*** Block opens ***

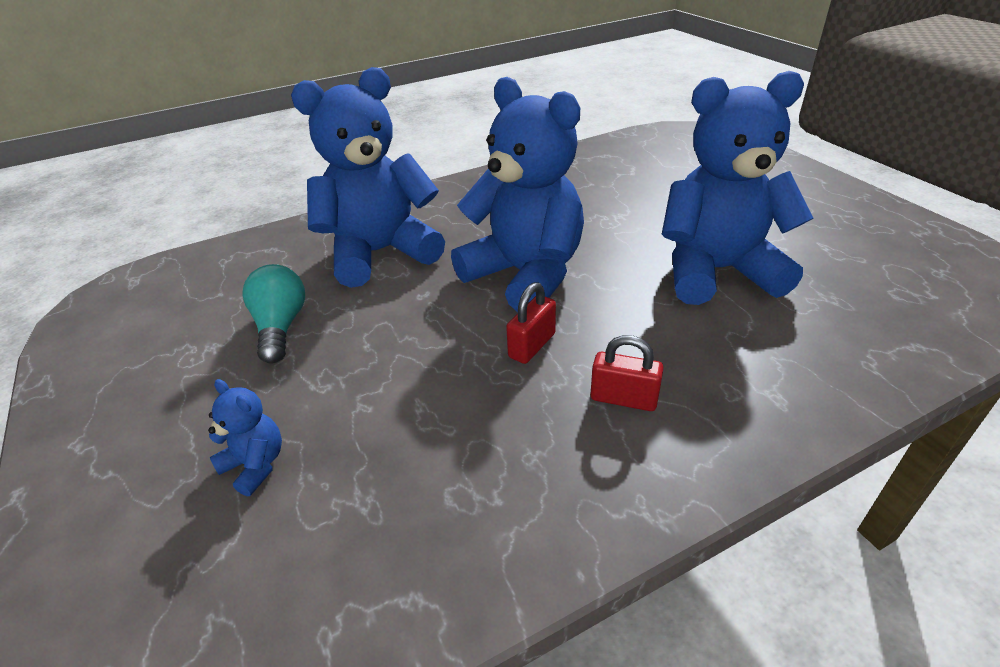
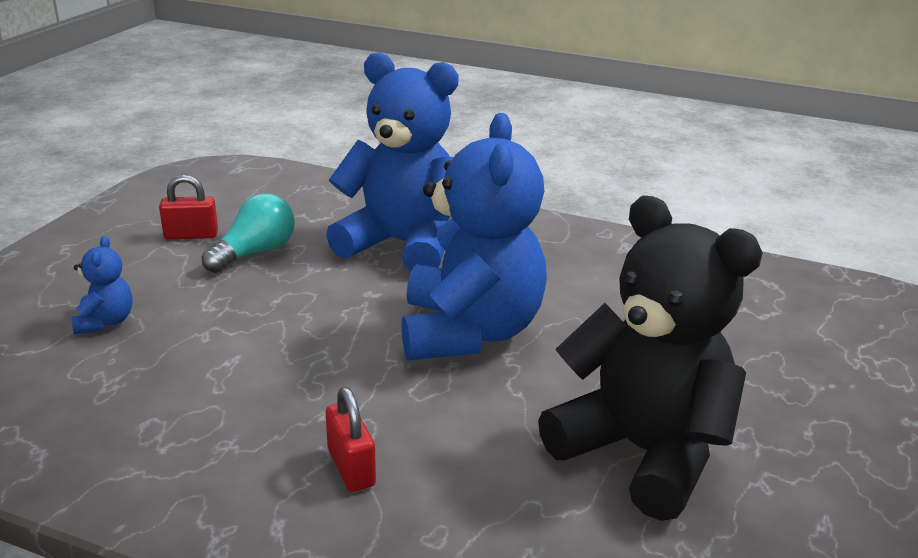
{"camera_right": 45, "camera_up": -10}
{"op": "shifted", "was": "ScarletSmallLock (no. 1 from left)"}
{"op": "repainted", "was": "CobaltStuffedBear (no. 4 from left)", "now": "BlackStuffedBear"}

*** Block closes ***

Exercise requirements:
For every line in the listing above that mentions the word "left", make a copy.

Finished exercise:
{"op": "shifted", "was": "ScarletSmallLock (no. 1 from left)"}
{"op": "repainted", "was": "CobaltStuffedBear (no. 4 from left)", "now": "BlackStuffedBear"}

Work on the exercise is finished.